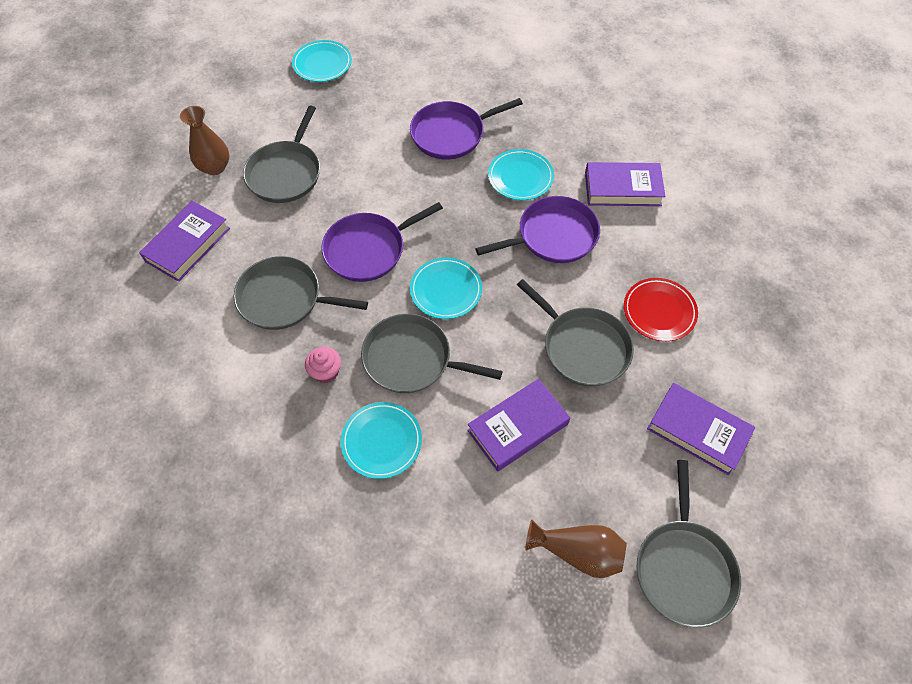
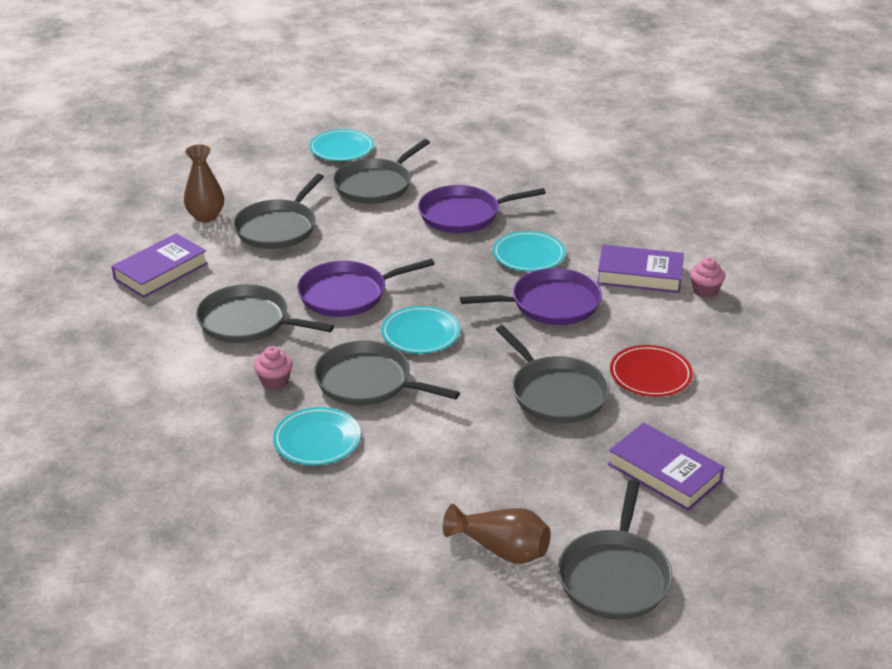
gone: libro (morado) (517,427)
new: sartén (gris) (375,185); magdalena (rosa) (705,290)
========
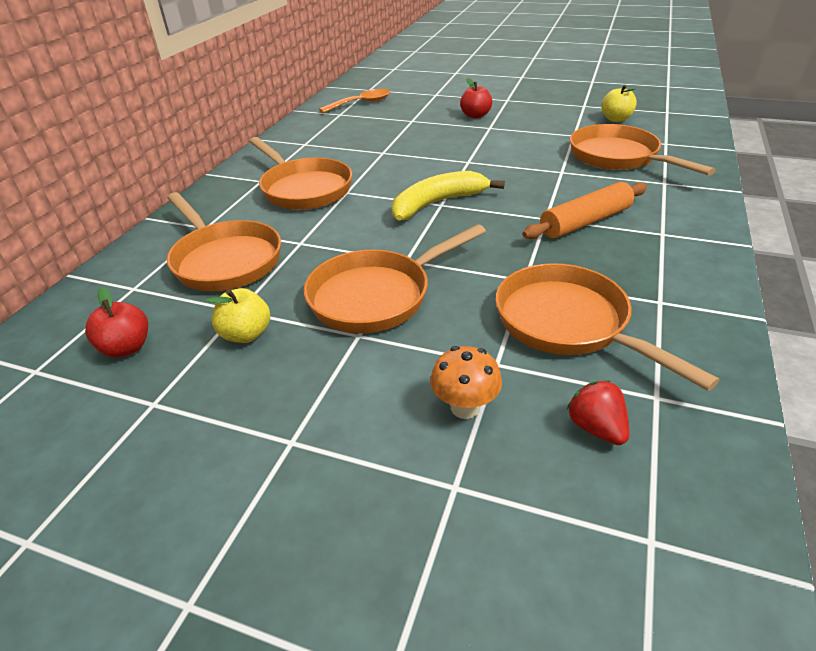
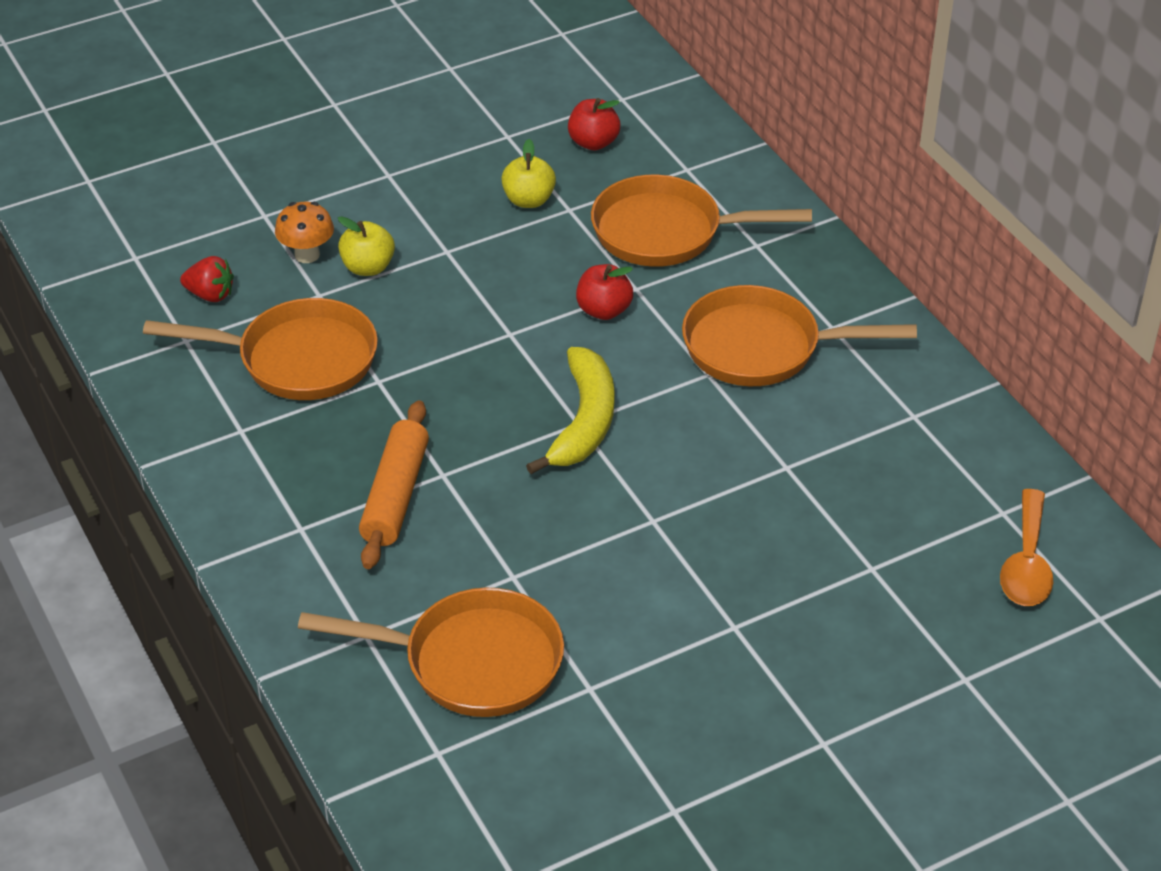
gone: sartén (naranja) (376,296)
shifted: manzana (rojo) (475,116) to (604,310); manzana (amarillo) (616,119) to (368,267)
========
## Task prompt
Each line in the data where the string "sartén" occurs should be identified and copied.

## Result below
new: sartén (gris) (375,185); magdalena (rosa) (705,290)
gone: sartén (naranja) (376,296)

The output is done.